Locate each line below that contains the string "tuplet", and copy every such line.

──────── EXTRACTED RECORDS ────────

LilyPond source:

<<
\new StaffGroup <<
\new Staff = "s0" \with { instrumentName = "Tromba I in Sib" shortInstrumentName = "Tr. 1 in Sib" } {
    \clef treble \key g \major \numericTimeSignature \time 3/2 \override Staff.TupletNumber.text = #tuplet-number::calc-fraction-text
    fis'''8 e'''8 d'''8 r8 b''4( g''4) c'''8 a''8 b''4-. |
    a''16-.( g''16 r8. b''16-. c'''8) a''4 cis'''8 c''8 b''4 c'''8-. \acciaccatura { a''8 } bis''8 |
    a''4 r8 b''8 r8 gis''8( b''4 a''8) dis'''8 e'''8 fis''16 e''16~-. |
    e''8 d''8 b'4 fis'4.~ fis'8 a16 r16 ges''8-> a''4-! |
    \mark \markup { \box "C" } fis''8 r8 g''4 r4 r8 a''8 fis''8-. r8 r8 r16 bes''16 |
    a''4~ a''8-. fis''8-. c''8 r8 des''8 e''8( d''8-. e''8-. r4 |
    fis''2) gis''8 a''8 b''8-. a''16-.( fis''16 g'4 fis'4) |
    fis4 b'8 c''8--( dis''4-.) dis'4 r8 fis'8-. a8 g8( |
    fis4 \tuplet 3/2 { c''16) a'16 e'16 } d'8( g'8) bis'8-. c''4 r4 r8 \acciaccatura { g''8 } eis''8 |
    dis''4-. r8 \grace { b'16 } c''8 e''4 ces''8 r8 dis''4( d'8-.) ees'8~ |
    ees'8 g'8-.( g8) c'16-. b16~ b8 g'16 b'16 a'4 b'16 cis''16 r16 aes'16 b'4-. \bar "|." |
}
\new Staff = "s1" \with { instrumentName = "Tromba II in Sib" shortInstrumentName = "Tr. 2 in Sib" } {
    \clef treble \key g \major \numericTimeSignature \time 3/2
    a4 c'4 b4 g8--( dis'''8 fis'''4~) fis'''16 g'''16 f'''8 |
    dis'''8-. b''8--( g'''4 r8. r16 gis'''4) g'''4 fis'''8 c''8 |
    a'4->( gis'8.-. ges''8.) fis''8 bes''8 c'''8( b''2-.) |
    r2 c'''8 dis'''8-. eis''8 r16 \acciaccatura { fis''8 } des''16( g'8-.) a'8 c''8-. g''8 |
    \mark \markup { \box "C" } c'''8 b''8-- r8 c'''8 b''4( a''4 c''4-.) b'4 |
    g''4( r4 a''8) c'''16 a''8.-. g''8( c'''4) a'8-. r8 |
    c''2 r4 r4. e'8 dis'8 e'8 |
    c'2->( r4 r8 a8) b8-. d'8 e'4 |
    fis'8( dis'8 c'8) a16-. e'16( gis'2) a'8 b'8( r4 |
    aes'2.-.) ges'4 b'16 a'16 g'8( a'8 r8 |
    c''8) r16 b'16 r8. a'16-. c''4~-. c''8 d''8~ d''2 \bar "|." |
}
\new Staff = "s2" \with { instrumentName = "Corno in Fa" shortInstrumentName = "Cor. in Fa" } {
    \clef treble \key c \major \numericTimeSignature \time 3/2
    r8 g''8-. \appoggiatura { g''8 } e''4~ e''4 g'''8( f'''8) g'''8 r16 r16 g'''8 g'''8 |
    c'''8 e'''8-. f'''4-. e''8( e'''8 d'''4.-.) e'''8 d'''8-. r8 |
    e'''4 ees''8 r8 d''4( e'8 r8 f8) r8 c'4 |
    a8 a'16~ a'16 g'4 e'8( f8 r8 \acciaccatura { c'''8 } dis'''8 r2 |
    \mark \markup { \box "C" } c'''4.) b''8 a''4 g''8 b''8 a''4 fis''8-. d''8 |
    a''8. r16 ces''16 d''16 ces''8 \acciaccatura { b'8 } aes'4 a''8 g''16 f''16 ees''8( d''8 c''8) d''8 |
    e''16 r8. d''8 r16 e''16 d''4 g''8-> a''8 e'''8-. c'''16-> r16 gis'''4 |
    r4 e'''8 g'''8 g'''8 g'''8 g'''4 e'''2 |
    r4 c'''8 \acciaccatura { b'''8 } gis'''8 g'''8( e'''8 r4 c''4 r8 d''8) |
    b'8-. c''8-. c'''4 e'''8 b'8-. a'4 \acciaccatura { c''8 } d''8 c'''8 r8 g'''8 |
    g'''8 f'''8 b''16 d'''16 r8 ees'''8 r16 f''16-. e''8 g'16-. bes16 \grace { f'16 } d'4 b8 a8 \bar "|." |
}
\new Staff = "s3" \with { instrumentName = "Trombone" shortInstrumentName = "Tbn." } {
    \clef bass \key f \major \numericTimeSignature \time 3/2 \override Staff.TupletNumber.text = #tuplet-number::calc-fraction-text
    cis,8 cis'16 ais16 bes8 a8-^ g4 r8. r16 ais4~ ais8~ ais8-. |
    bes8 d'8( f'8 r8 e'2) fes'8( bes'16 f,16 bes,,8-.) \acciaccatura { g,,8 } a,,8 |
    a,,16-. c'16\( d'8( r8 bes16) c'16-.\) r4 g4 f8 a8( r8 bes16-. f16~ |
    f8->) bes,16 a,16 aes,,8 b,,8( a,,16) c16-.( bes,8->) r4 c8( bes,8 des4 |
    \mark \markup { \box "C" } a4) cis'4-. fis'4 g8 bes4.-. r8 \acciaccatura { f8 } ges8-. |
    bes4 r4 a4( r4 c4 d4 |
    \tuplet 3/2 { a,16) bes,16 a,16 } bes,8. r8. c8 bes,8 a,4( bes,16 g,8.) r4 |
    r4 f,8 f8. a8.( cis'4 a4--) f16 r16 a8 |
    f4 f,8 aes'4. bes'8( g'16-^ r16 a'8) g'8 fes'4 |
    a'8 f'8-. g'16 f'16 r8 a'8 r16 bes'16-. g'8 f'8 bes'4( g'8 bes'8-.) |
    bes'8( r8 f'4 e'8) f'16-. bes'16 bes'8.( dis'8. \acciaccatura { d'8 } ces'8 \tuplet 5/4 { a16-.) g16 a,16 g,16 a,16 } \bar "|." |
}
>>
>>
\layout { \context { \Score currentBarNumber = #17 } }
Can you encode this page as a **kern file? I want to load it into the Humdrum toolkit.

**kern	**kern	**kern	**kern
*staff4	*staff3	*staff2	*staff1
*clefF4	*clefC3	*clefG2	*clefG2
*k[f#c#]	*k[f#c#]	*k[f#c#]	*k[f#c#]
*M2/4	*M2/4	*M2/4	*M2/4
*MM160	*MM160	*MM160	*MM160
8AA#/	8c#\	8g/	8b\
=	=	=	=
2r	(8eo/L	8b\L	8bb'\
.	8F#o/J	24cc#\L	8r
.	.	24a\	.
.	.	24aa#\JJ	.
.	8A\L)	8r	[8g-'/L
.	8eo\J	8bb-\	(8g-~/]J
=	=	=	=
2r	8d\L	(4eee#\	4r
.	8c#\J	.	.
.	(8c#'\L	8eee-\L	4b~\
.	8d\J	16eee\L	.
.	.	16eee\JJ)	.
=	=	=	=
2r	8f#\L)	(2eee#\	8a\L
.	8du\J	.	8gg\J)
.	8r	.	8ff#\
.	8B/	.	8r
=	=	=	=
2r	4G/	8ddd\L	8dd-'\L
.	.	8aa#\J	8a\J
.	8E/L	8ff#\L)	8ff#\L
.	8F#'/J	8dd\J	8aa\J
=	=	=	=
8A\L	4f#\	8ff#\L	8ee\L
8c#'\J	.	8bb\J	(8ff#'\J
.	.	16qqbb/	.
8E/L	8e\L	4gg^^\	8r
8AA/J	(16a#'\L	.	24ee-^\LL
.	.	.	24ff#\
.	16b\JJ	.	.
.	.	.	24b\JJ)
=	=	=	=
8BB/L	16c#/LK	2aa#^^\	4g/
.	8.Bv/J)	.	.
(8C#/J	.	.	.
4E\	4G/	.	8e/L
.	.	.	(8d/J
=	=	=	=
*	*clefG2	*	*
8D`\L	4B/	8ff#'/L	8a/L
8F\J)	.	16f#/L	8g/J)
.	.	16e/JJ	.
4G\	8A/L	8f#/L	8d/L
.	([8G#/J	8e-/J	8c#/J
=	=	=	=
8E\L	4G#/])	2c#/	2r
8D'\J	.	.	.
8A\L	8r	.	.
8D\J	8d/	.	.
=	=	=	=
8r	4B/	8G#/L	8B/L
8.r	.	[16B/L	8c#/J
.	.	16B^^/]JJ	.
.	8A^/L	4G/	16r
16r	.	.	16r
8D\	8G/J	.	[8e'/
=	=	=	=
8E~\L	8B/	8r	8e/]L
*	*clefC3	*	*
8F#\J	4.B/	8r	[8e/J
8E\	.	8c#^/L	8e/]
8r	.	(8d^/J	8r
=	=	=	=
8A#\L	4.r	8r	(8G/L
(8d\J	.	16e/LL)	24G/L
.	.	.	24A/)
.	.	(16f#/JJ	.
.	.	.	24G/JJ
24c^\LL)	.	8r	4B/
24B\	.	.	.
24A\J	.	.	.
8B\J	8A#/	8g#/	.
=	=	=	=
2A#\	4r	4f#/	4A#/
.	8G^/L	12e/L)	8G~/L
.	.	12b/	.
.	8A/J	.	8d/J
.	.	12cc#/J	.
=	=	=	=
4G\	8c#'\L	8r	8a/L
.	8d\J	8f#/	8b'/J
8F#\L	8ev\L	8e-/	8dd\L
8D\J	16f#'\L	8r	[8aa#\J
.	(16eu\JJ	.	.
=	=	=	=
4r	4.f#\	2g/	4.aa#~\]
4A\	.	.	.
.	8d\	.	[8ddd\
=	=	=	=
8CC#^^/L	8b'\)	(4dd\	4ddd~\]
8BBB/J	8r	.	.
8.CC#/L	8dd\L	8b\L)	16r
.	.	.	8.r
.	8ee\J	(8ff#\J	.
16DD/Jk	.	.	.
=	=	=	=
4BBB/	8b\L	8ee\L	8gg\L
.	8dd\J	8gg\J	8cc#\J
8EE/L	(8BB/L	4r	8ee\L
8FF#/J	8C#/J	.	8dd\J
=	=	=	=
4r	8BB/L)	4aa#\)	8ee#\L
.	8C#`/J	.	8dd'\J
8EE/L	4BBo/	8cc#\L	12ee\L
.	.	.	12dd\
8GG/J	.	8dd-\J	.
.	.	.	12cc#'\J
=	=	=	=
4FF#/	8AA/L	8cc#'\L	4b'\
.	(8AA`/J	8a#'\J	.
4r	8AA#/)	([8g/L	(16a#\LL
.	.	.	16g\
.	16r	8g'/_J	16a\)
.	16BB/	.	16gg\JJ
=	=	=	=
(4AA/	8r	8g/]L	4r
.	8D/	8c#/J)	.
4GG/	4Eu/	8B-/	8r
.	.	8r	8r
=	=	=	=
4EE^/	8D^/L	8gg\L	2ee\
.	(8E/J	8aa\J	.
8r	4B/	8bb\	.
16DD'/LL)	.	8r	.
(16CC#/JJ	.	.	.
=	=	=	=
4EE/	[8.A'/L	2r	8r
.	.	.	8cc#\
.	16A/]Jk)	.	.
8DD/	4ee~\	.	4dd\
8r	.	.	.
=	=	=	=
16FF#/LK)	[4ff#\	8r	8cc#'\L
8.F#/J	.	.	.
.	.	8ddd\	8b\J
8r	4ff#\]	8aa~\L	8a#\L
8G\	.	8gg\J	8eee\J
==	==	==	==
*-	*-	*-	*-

────────

◆ **EXERCISE ANSWER**:
    \clef treble \key g \major \numericTimeSignature \time 3/2 \override Staff.TupletNumber.text = #tuplet-number::calc-fraction-text
    fis4 \tuplet 3/2 { c''16) a'16 e'16 } d'8( g'8) bis'8-. c''4 r4 r8 \acciaccatura { g''8 } eis''8 |
    \clef bass \key f \major \numericTimeSignature \time 3/2 \override Staff.TupletNumber.text = #tuplet-number::calc-fraction-text
    \tuplet 3/2 { a,16) bes,16 a,16 } bes,8. r8. c8 bes,8 a,4( bes,16 g,8.) r4 |
    bes'8( r8 f'4 e'8) f'16-. bes'16 bes'8.( dis'8. \acciaccatura { d'8 } ces'8 \tuplet 5/4 { a16-.) g16 a,16 g,16 a,16 } \bar "|." |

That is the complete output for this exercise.